WHAT IS EXPECTED:
Please state how many of the lines below contain the string "kern". Reply with the number alone.

Source data:
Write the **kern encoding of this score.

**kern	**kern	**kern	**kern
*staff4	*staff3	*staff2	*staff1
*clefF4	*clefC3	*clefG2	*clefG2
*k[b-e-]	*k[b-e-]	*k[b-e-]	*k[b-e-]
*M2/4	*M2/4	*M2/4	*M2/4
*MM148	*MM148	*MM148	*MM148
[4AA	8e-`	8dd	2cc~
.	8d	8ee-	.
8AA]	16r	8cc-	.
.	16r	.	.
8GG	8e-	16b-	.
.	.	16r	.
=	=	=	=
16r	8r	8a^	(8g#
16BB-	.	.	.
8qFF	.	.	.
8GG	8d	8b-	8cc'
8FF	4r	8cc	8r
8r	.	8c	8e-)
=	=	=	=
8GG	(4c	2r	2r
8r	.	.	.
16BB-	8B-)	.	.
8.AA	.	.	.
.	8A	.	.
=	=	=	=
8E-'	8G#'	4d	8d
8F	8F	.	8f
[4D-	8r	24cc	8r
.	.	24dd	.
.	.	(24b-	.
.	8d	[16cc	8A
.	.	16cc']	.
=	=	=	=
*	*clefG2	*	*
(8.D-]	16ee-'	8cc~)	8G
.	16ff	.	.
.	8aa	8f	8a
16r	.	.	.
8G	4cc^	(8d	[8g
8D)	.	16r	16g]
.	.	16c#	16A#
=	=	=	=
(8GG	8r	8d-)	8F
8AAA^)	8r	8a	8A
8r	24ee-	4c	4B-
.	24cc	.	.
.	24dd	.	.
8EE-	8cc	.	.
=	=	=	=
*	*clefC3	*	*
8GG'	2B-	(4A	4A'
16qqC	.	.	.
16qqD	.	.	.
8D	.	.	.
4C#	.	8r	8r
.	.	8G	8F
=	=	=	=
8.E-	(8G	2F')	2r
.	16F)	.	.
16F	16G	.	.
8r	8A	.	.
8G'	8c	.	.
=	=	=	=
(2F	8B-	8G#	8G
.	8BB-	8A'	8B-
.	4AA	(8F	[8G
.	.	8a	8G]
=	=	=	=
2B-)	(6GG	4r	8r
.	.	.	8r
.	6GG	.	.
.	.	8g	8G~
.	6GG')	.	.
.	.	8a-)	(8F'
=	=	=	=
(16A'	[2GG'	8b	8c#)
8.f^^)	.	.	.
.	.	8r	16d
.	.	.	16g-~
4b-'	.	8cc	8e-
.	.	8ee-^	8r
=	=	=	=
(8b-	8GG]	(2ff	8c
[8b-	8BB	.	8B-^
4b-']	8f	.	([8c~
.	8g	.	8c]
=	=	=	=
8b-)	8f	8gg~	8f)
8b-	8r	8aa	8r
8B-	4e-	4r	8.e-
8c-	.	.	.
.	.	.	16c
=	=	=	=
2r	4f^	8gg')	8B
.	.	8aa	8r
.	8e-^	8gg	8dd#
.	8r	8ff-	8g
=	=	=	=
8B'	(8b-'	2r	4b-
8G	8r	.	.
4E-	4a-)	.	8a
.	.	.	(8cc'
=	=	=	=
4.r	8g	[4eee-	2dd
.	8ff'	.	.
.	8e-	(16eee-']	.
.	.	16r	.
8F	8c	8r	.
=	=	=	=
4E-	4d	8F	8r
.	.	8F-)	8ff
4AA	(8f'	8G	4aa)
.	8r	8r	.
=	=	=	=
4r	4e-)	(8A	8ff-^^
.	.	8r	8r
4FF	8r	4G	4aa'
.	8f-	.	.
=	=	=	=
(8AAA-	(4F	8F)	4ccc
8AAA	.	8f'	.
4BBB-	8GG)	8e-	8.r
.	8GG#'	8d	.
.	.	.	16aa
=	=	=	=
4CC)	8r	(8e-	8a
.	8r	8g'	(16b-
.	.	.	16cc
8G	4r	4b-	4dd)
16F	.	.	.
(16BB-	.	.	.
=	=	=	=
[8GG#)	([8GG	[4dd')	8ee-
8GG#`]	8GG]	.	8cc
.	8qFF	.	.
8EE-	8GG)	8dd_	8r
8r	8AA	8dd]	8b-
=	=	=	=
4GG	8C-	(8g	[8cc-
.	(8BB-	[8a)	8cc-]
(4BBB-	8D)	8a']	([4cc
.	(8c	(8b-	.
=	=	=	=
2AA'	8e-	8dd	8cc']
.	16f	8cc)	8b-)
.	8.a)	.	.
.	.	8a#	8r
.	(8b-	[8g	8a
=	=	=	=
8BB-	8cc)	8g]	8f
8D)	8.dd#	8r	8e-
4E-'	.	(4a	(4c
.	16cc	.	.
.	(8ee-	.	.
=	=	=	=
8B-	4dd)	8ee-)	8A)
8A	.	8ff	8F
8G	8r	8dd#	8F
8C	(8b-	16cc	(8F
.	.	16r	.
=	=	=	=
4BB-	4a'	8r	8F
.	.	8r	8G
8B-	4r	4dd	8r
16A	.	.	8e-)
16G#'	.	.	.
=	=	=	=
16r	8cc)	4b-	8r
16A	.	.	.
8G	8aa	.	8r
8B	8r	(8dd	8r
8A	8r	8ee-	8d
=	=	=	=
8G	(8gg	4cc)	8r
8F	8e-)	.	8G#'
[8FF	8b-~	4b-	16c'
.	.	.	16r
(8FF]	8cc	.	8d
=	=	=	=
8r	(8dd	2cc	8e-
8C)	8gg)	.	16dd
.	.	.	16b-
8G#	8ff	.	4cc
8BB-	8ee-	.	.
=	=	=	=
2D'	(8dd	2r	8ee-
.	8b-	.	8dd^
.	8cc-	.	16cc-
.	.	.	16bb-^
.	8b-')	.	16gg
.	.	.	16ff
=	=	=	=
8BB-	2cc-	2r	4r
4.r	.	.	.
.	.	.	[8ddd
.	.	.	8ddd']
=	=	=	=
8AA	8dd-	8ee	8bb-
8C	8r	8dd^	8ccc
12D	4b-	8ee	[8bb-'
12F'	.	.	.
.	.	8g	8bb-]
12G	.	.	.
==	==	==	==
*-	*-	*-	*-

CORRECT RESPONSE:
2